Saved entries:

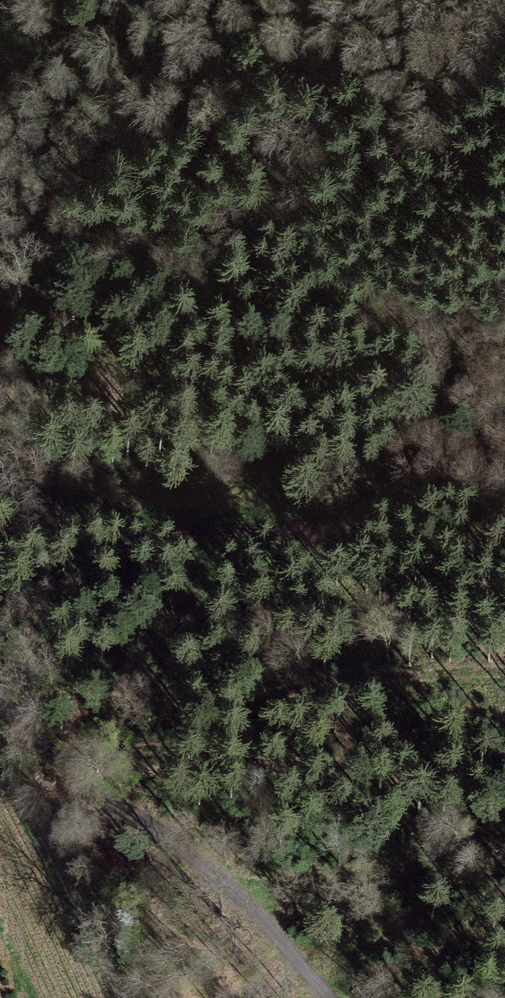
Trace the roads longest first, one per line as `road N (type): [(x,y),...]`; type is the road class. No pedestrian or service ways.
road 1 (track): [(504,281),(356,512),(86,544),(0,562)]
road 2 (track): [(349,0),(228,73),(164,87),(95,79),(62,61),(6,0)]
road 3 (track): [(0,747),(117,997)]

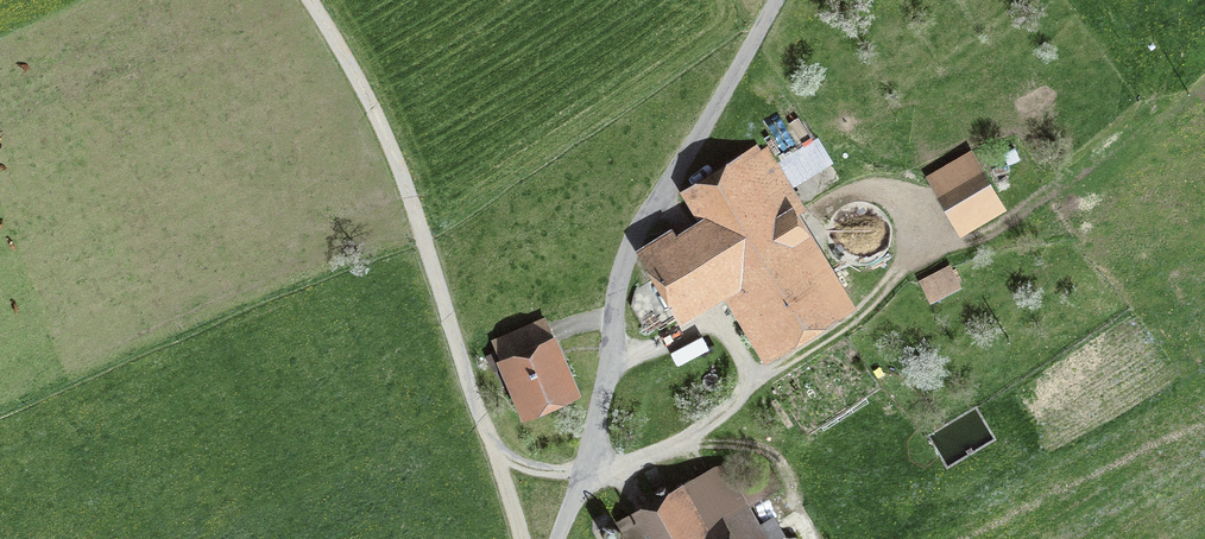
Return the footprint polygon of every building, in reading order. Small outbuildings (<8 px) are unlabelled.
[(681,308),(733,276),(775,343),(835,306),(782,221),(801,209),(766,151),(687,200),(702,224),(651,256),(662,275),(636,291),(630,307),(646,333),(683,311),(681,308)] [(965,229),(1001,208),(969,155),(929,179),(942,201),(947,198),(965,229)] [(953,263),(921,277),(931,299),(963,285),(953,263)] [(500,338),(488,343),(497,365),(509,360),(529,407),(567,391),(541,330),(503,347),(500,338)] [(778,534),(769,519),(754,527),(740,504),(777,484),(765,463),(728,483),(719,467),(620,525),(628,538),(769,538),(778,534)]
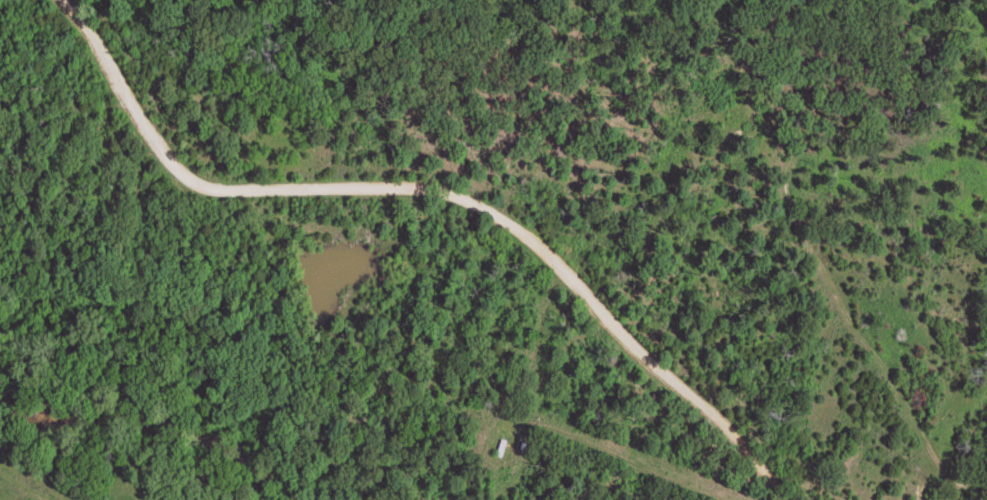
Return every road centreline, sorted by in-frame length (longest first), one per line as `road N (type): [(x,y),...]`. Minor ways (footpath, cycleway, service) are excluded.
road 1 (residential): [(63,0),(90,28),(187,185),(224,191),(434,190),(527,0)]
road 2 (residential): [(787,499),(716,416),(522,233),(480,204),(434,190),(377,112)]
road 3 (residential): [(558,265),(511,416)]

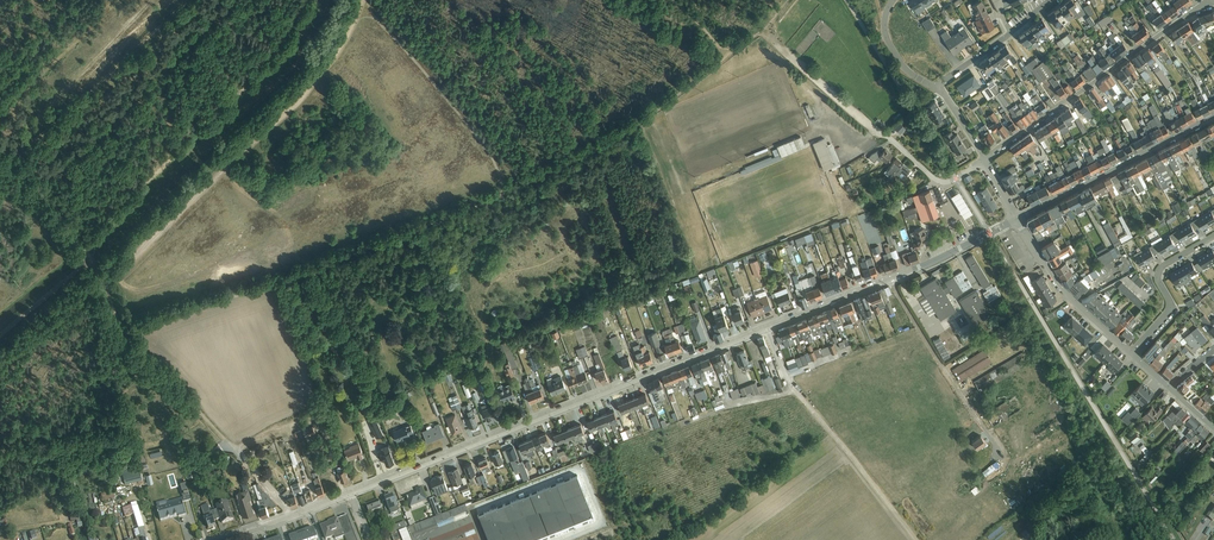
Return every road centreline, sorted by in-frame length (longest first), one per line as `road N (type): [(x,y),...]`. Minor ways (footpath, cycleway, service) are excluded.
road 1 (tertiary): [(767,328),(351,493)]
road 2 (residential): [(984,160),(1206,3)]
road 3 (residential): [(1213,117),(1017,220)]
road 4 (unclassified): [(891,279),(1002,459)]
road 5 (track): [(0,460),(11,445),(66,436),(98,370),(137,343)]
road 6 (track): [(795,391),(922,539)]
road 7 (tertiary): [(1132,354),(1065,293),(1017,220)]
road 8 (residential): [(1132,354),(1168,314),(1159,270),(1213,236)]
road 9 (track): [(293,516),(190,400)]
road 10 (track): [(123,326),(62,356),(31,352),(0,379)]
road 11 (residential): [(941,88),(1049,0)]
road 12 (tertiary): [(1017,220),(891,279)]
road 13 (tertiary): [(351,493),(221,539)]
road 14 (tertiary): [(891,279),(767,328)]
road 15 (unclassified): [(984,160),(938,182),(876,132)]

TASK OBJECTIVE:
Without the pictures, restate all the entries above exactly.

SOLVED EXERCISE:
Trace the roads longest first, one per line as `road N (type): [(x,y),...]`; type is the road class. No pedestrian or service ways.
road 1 (track): [(504,281),(356,512),(86,544),(0,562)]
road 2 (track): [(349,0),(228,73),(164,87),(95,79),(62,61),(6,0)]
road 3 (track): [(0,747),(117,997)]

Return the footprint polygon of every building, in reading order. Small outbuildings (<8 px) are unlabelled.
[(681,308),(733,276),(775,343),(835,306),(782,221),(801,209),(766,151),(687,200),(702,224),(651,256),(662,275),(636,291),(630,307),(646,333),(683,311),(681,308)] [(965,229),(1001,208),(969,155),(929,179),(942,201),(947,198),(965,229)] [(953,263),(921,277),(931,299),(963,285),(953,263)] [(500,338),(488,343),(497,365),(509,360),(529,407),(567,391),(541,330),(503,347),(500,338)] [(778,534),(769,519),(754,527),(740,504),(777,484),(765,463),(728,483),(719,467),(620,525),(628,538),(769,538),(778,534)]
Return every road centreline, sorted by in-frame length (longest first), one per line as `road N (type): [(x,y),...]`. Minor ways (footpath, cycleway, service) are excluded.
road 1 (residential): [(63,0),(90,28),(187,185),(224,191),(434,190),(527,0)]
road 2 (residential): [(787,499),(716,416),(522,233),(480,204),(434,190),(377,112)]
road 3 (residential): [(558,265),(511,416)]

Return every road centreline, sorted by in-frame length (longest first), one per line as `road N (type): [(x,y),...]`. Minor ways (footpath, cycleway, service) are excluded.
road 1 (tertiary): [(767,328),(351,493)]
road 2 (residential): [(984,160),(1206,3)]
road 3 (residential): [(1213,117),(1017,220)]
road 4 (unclassified): [(891,279),(1002,459)]
road 5 (track): [(0,460),(11,445),(66,436),(98,370),(137,343)]
road 6 (track): [(795,391),(922,539)]
road 7 (tertiary): [(1132,354),(1065,293),(1017,220)]
road 8 (residential): [(1132,354),(1168,314),(1159,270),(1213,236)]
road 9 (track): [(293,516),(190,400)]
road 10 (track): [(123,326),(62,356),(31,352),(0,379)]
road 11 (residential): [(941,88),(1049,0)]
road 12 (tertiary): [(1017,220),(891,279)]
road 13 (tertiary): [(351,493),(221,539)]
road 14 (tertiary): [(891,279),(767,328)]
road 15 (unclassified): [(984,160),(938,182),(876,132)]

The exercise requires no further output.